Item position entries
————————

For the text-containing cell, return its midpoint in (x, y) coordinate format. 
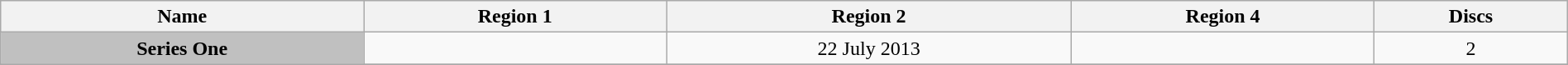
Region 4 (1222, 17)
22 July 2013 (869, 48)
2 (1471, 48)
Region 2 (869, 17)
Series One (182, 48)
Discs (1471, 17)
Name (182, 17)
Region 1 (515, 17)
Locate the cell with the specified text and output its [x, y] center coordinate. 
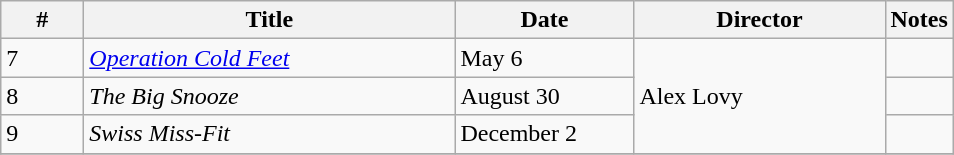
August 30 [544, 96]
Operation Cold Feet [270, 58]
May 6 [544, 58]
Title [270, 20]
Director [760, 20]
Swiss Miss-Fit [270, 134]
7 [42, 58]
Notes [919, 20]
9 [42, 134]
The Big Snooze [270, 96]
December 2 [544, 134]
Date [544, 20]
# [42, 20]
Alex Lovy [760, 96]
8 [42, 96]
Output the [x, y] coordinate of the center of the cell containing the given text.  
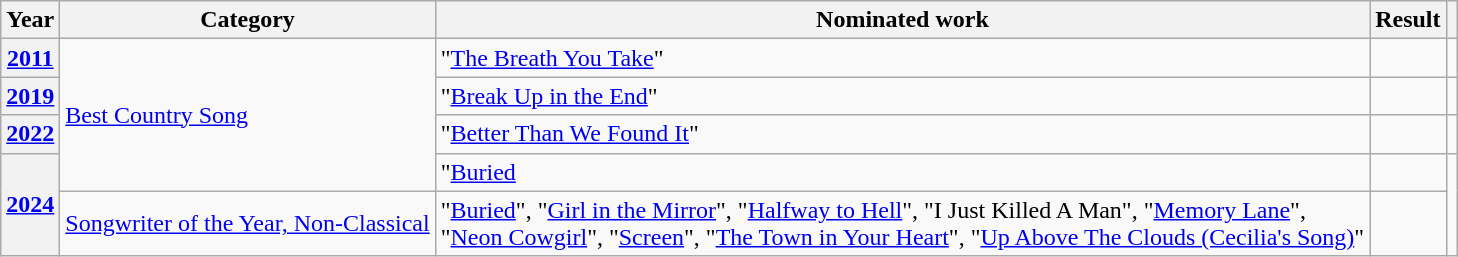
2019 [30, 96]
2024 [30, 204]
2022 [30, 134]
"Break Up in the End" [902, 96]
"The Breath You Take" [902, 58]
Category [248, 20]
Songwriter of the Year, Non-Classical [248, 224]
2011 [30, 58]
Best Country Song [248, 115]
Nominated work [902, 20]
"Buried [902, 172]
Year [30, 20]
Result [1408, 20]
"Better Than We Found It" [902, 134]
Provide the [x, y] coordinate of the cell's center where the given text is located.  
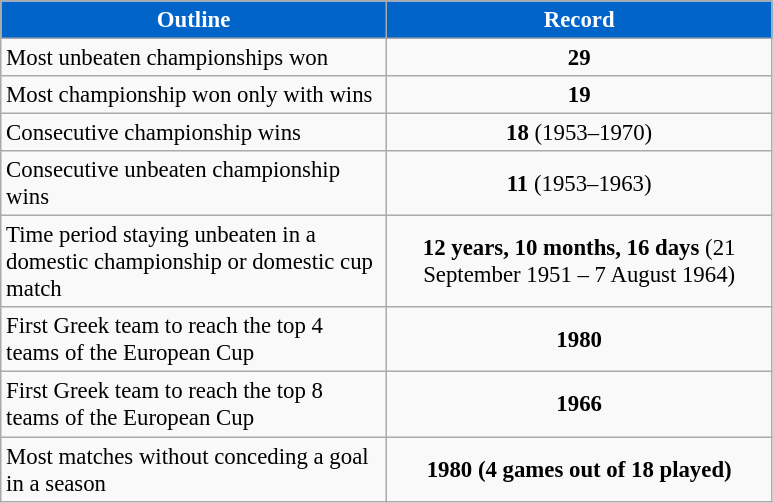
Consecutive championship wins [194, 133]
Most championship won only with wins [194, 95]
11 (1953–1963) [579, 184]
12 years, 10 months, 16 days (21 September 1951 – 7 August 1964) [579, 262]
Most matches without conceding a goal in a season [194, 470]
First Greek team to reach the top 4 teams of the European Cup [194, 340]
Time period staying unbeaten in a domestic championship or domestic cup match [194, 262]
19 [579, 95]
1966 [579, 404]
Most unbeaten championships won [194, 58]
1980 (4 games out of 18 played) [579, 470]
Record [579, 20]
18 (1953–1970) [579, 133]
First Greek team to reach the top 8 teams of the European Cup [194, 404]
29 [579, 58]
Consecutive unbeaten championship wins [194, 184]
Outline [194, 20]
1980 [579, 340]
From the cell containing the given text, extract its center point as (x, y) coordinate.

————————

→ Task description
Write out the lines from the one containing "Region 4 (1222, 17)" through the one containing "Provide the [x, y]", keeping both of those lines and omitting the pictures.

→ Written response
Region 4 (1222, 17)
22 July 2013 (869, 48)
2 (1471, 48)
Region 2 (869, 17)
Series One (182, 48)
Discs (1471, 17)
Name (182, 17)
Region 1 (515, 17)
Locate the cell with the specified text and output its [x, y] center coordinate. 
August 30 [544, 96]
Operation Cold Feet [270, 58]
May 6 [544, 58]
Title [270, 20]
Director [760, 20]
Swiss Miss-Fit [270, 134]
7 [42, 58]
Notes [919, 20]
9 [42, 134]
The Big Snooze [270, 96]
December 2 [544, 134]
Date [544, 20]
# [42, 20]
Alex Lovy [760, 96]
8 [42, 96]
Output the [x, y] coordinate of the center of the cell containing the given text.  
2019 [30, 96]
2024 [30, 204]
2022 [30, 134]
"Break Up in the End" [902, 96]
"The Breath You Take" [902, 58]
Category [248, 20]
Songwriter of the Year, Non-Classical [248, 224]
2011 [30, 58]
Best Country Song [248, 115]
Nominated work [902, 20]
"Buried [902, 172]
Year [30, 20]
Result [1408, 20]
"Better Than We Found It" [902, 134]
Provide the [x, y] coordinate of the cell's center where the given text is located.  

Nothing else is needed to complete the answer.